» **Exercise**
Identify and pull out each line of the entries in which "blue" occurs.
Material for this exercise START
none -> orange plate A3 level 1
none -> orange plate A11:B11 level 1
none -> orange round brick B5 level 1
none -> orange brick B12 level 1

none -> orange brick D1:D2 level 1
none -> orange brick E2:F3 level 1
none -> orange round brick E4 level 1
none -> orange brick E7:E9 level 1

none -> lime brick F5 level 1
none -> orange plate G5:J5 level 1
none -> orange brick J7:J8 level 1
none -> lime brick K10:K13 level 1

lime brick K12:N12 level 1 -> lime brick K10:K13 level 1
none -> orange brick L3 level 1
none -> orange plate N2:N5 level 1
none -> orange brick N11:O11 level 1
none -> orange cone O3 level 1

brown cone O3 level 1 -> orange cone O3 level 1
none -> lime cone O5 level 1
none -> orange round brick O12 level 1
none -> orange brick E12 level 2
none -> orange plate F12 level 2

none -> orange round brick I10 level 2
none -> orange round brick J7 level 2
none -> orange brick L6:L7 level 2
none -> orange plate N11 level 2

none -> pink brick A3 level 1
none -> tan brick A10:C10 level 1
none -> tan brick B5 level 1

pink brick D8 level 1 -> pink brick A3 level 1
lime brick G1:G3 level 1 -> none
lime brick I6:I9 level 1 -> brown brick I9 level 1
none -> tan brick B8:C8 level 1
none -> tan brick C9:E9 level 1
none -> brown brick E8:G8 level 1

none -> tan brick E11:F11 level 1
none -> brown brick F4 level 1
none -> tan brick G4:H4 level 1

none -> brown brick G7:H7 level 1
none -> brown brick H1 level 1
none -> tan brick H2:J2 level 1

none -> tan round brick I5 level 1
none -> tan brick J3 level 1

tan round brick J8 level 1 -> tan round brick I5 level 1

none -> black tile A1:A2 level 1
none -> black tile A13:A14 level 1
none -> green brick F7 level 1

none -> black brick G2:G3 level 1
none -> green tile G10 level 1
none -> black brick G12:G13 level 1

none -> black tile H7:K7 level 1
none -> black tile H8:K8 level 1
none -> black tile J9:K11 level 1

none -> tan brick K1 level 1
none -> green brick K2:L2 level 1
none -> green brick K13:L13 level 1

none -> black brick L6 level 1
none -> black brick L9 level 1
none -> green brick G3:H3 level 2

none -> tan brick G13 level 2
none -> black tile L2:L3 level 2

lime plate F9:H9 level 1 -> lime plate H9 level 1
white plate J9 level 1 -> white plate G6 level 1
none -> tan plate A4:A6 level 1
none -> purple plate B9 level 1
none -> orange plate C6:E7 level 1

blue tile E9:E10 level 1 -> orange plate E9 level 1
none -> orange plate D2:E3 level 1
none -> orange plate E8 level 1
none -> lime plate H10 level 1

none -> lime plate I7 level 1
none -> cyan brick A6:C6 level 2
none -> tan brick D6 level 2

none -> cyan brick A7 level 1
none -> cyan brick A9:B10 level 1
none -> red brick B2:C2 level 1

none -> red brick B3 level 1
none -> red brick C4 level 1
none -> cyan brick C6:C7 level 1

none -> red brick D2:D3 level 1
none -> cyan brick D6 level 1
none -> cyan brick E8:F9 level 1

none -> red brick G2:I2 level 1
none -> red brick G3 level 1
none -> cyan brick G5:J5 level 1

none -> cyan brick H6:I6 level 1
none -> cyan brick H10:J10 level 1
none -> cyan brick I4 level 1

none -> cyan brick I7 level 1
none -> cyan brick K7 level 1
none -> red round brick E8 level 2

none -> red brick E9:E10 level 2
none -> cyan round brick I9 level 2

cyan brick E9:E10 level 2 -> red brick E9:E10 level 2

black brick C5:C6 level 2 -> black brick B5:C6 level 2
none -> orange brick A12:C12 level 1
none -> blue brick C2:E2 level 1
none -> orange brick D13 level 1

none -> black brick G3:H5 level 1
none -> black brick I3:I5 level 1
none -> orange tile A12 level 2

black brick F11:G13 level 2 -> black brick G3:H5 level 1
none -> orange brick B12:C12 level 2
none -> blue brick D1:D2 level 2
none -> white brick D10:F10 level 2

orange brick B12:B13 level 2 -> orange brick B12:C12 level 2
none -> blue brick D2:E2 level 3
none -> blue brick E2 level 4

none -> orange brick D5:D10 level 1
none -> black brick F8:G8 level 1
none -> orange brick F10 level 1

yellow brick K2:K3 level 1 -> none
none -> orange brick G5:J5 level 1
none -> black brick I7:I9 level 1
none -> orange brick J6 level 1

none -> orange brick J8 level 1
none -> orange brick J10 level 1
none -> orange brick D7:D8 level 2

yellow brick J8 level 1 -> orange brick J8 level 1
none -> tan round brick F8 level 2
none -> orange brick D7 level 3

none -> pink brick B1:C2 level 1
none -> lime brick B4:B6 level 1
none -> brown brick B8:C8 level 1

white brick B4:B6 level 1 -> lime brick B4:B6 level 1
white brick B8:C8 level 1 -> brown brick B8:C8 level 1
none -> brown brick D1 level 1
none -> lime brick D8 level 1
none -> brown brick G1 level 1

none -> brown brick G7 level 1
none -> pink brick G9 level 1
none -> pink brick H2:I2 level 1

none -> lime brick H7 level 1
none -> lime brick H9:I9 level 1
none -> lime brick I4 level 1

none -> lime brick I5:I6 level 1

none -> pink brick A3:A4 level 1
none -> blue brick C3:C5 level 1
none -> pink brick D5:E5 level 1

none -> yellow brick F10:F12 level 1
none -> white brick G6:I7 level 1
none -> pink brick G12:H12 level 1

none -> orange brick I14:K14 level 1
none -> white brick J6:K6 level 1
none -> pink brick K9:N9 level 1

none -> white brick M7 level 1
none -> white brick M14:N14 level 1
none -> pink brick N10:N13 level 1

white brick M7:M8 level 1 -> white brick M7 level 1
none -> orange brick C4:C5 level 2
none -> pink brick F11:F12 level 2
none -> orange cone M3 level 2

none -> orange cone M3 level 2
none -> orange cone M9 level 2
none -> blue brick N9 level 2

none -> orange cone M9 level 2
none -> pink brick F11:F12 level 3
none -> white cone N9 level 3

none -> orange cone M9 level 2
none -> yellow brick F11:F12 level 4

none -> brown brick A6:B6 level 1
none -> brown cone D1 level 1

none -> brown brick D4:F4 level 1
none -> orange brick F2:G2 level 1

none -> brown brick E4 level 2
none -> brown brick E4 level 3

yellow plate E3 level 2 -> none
Material for this exercise END
» **Reply to the task**
blue tile E9:E10 level 1 -> orange plate E9 level 1
none -> blue brick C2:E2 level 1
none -> blue brick D1:D2 level 2
none -> blue brick D2:E2 level 3
none -> blue brick E2 level 4
none -> blue brick C3:C5 level 1
none -> blue brick N9 level 2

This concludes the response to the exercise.